==== RECORDS FOR THIS TASK

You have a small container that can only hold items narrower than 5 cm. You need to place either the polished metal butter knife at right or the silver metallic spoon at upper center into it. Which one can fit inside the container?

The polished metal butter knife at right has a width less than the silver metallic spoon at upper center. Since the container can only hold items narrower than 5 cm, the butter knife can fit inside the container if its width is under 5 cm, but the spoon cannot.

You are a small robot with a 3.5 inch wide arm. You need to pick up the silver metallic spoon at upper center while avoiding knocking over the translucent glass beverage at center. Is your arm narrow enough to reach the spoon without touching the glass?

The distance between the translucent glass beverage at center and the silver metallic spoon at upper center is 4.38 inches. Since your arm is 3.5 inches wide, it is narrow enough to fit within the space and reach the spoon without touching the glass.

========
==== RECORDS FOR THIS TASK

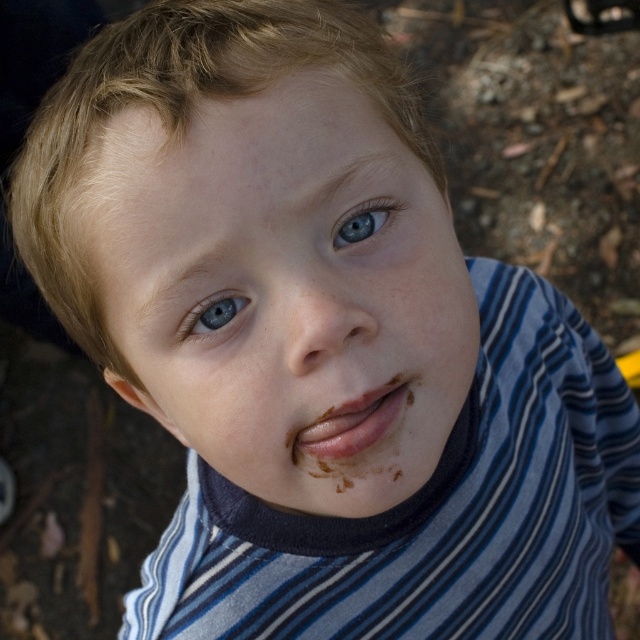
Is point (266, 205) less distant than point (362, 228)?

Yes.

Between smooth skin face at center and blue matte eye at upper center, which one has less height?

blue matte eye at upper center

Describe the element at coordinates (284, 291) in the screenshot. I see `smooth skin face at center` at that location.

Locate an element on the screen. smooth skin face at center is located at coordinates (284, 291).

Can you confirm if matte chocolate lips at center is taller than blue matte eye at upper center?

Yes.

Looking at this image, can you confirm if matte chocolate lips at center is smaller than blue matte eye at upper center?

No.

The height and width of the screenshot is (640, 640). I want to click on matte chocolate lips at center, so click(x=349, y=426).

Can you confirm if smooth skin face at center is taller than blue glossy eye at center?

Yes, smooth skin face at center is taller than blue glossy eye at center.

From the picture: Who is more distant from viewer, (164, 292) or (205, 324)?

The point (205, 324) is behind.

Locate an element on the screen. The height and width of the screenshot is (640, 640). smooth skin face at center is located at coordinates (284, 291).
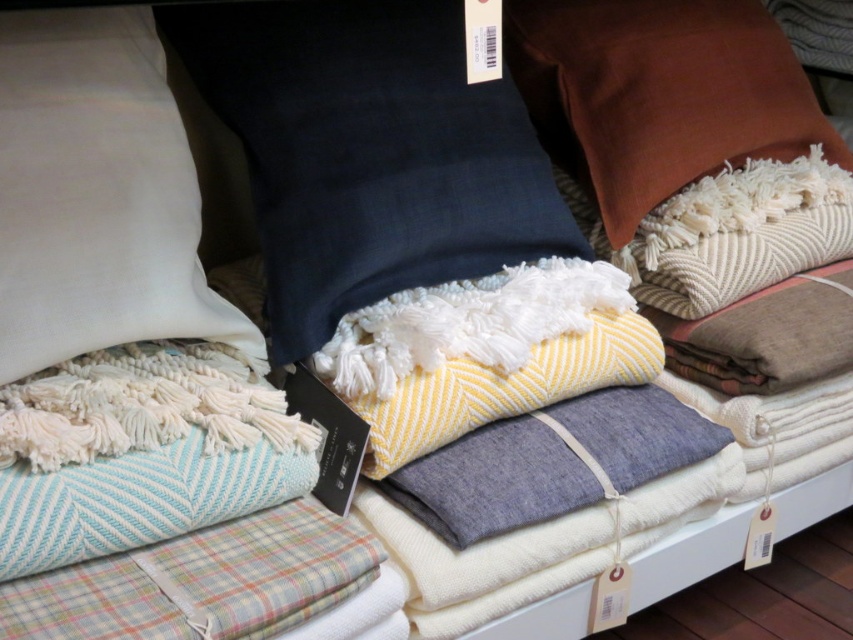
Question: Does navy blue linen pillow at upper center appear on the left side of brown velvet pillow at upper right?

========

▶ _TASK TO CARRY OUT_: Retype the data verbatim, starting at the line containing "You have a small" and ending at the line containing "The polished metal butter knife at right has".

▶ _OUTPUT BELOW_:
You have a small container that can only hold items narrower than 5 cm. You need to place either the polished metal butter knife at right or the silver metallic spoon at upper center into it. Which one can fit inside the container?

The polished metal butter knife at right has a width less than the silver metallic spoon at upper center. Since the container can only hold items narrower than 5 cm, the butter knife can fit inside the container if its width is under 5 cm, but the spoon cannot.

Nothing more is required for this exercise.